* _Directions for this task_: Whenever the string "cylinder" turns up in a line below, that line should be copied.

[Object transformation records]
╭──
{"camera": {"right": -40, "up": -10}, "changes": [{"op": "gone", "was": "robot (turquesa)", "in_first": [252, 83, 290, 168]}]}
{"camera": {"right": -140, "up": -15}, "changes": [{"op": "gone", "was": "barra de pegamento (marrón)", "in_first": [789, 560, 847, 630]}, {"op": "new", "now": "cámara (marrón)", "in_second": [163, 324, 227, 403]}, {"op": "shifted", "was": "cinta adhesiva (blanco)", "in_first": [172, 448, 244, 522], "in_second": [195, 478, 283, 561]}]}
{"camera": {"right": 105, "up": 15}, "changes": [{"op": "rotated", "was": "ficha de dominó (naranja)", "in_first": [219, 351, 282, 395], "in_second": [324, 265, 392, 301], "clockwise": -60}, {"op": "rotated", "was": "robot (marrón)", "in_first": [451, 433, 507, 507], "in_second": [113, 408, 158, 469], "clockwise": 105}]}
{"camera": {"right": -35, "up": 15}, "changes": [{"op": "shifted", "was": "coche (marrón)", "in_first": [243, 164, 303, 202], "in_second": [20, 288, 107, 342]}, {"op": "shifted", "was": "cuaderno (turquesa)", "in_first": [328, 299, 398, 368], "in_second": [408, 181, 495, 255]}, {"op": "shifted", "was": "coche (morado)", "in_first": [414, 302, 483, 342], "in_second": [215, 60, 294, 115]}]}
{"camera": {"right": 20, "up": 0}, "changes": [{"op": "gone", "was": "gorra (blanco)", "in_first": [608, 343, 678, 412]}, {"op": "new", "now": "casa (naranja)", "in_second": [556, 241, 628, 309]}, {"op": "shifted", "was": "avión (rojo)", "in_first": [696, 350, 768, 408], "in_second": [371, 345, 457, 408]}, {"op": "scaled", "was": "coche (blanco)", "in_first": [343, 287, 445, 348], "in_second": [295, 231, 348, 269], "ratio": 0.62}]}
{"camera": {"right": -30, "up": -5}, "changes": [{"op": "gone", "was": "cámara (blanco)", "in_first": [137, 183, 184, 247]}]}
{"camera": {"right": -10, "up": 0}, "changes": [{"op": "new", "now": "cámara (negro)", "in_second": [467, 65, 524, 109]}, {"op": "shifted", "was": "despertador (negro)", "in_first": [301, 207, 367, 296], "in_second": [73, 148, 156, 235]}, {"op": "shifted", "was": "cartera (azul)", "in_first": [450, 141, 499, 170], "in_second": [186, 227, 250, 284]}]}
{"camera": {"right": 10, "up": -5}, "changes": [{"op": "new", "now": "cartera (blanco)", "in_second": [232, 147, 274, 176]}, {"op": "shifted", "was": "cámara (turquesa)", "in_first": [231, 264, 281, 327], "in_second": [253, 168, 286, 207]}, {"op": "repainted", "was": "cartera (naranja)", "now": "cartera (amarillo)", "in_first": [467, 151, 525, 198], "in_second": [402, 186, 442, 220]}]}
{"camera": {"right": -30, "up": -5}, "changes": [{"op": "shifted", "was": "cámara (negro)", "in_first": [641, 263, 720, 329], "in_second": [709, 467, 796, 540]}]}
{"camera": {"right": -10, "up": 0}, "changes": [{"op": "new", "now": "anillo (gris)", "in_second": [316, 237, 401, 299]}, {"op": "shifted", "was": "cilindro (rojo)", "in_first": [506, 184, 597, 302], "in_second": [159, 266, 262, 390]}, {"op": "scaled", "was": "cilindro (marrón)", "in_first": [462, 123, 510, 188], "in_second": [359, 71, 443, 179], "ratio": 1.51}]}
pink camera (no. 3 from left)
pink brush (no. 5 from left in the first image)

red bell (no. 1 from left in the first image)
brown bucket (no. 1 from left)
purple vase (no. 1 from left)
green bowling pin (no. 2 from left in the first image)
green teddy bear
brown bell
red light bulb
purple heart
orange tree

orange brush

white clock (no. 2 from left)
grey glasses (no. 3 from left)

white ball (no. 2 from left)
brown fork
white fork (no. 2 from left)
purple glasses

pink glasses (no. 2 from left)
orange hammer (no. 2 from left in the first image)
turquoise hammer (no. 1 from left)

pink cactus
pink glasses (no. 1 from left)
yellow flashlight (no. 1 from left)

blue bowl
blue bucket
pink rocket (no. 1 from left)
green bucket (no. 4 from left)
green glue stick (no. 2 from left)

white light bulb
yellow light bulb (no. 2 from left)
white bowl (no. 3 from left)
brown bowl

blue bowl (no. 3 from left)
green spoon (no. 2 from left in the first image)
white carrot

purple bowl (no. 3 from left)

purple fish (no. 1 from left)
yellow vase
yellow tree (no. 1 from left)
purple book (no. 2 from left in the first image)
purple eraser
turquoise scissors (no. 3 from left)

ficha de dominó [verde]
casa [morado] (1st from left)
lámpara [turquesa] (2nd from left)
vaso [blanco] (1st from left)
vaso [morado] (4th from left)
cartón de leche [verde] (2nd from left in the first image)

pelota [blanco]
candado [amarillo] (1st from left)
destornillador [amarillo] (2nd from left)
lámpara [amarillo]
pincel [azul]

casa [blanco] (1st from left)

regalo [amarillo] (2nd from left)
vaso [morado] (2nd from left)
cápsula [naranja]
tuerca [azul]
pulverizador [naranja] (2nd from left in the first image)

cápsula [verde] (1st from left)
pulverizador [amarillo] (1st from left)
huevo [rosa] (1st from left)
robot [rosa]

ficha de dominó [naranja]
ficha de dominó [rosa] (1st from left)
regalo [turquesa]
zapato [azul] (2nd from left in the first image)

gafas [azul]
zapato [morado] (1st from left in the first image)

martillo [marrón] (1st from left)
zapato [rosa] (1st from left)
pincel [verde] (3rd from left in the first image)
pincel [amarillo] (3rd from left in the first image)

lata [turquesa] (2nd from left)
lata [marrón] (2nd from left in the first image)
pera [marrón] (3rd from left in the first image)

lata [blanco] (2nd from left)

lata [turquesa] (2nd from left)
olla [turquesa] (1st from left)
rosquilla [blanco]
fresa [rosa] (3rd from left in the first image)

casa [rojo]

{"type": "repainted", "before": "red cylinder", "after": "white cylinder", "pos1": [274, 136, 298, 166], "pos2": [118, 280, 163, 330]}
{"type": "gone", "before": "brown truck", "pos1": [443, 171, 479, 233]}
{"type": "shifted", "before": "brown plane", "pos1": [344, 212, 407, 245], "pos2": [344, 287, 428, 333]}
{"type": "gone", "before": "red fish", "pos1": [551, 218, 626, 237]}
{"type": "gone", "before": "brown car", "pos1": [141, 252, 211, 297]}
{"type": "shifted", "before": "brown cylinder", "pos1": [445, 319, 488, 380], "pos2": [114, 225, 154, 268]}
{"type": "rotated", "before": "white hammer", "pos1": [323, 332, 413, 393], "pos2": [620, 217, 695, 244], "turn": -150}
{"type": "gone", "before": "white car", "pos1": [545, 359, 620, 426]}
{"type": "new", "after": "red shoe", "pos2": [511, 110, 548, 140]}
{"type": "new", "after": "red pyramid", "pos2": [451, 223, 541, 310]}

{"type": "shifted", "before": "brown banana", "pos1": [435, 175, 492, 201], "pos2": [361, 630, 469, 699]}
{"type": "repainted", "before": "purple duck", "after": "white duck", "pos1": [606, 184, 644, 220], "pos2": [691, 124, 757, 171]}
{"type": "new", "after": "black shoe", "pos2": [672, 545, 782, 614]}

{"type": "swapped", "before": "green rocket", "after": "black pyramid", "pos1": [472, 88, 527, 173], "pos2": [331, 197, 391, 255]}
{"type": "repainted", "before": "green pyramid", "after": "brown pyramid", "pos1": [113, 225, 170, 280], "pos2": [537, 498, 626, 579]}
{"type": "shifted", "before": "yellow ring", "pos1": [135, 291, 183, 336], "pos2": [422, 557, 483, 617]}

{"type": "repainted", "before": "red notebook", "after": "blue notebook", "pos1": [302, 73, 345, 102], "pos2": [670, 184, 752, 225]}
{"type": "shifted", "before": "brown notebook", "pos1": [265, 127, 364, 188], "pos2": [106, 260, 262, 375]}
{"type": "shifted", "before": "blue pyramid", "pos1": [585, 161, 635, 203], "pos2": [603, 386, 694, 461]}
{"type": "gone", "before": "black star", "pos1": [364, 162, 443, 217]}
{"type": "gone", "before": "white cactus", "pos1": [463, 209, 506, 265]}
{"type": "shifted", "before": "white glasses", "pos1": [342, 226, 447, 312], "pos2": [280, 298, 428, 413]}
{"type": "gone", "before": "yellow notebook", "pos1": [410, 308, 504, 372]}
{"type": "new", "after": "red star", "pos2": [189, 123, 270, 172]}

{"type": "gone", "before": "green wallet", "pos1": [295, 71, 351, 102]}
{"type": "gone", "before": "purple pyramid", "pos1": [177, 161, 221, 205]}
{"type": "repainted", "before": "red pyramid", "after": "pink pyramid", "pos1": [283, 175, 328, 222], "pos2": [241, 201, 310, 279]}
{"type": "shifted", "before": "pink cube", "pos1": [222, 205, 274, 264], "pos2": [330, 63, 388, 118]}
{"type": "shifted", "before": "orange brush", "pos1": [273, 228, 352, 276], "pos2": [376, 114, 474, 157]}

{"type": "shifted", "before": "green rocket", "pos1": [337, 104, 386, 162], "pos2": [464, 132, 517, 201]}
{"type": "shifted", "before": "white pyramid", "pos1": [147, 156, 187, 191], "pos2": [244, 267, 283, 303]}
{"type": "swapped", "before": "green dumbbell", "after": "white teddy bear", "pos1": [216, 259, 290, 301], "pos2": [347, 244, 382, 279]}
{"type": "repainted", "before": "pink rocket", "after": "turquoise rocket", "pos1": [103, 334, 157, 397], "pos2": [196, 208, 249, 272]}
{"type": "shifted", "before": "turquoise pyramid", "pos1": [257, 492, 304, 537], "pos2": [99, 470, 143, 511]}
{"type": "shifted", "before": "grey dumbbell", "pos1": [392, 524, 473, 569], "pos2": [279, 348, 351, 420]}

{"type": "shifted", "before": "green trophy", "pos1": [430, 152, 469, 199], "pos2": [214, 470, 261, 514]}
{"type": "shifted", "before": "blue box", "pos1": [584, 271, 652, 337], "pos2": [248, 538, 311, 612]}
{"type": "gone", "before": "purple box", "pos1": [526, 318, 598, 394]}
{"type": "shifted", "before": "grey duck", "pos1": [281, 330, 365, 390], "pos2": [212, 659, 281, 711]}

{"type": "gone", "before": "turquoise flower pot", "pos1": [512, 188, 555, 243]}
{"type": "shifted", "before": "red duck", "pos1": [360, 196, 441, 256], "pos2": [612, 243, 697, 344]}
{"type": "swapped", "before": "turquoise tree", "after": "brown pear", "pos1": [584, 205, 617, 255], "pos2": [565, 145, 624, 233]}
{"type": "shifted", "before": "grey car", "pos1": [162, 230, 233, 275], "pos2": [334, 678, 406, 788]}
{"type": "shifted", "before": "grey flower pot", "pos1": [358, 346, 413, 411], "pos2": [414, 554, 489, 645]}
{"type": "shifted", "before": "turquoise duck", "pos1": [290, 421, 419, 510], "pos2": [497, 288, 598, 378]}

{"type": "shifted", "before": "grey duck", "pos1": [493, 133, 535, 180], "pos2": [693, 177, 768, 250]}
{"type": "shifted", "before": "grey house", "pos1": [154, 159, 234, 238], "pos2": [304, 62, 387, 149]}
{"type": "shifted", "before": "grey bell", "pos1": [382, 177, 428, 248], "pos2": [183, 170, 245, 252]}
╰──
* _Output of the task_:
{"type": "repainted", "before": "red cylinder", "after": "white cylinder", "pos1": [274, 136, 298, 166], "pos2": [118, 280, 163, 330]}
{"type": "shifted", "before": "brown cylinder", "pos1": [445, 319, 488, 380], "pos2": [114, 225, 154, 268]}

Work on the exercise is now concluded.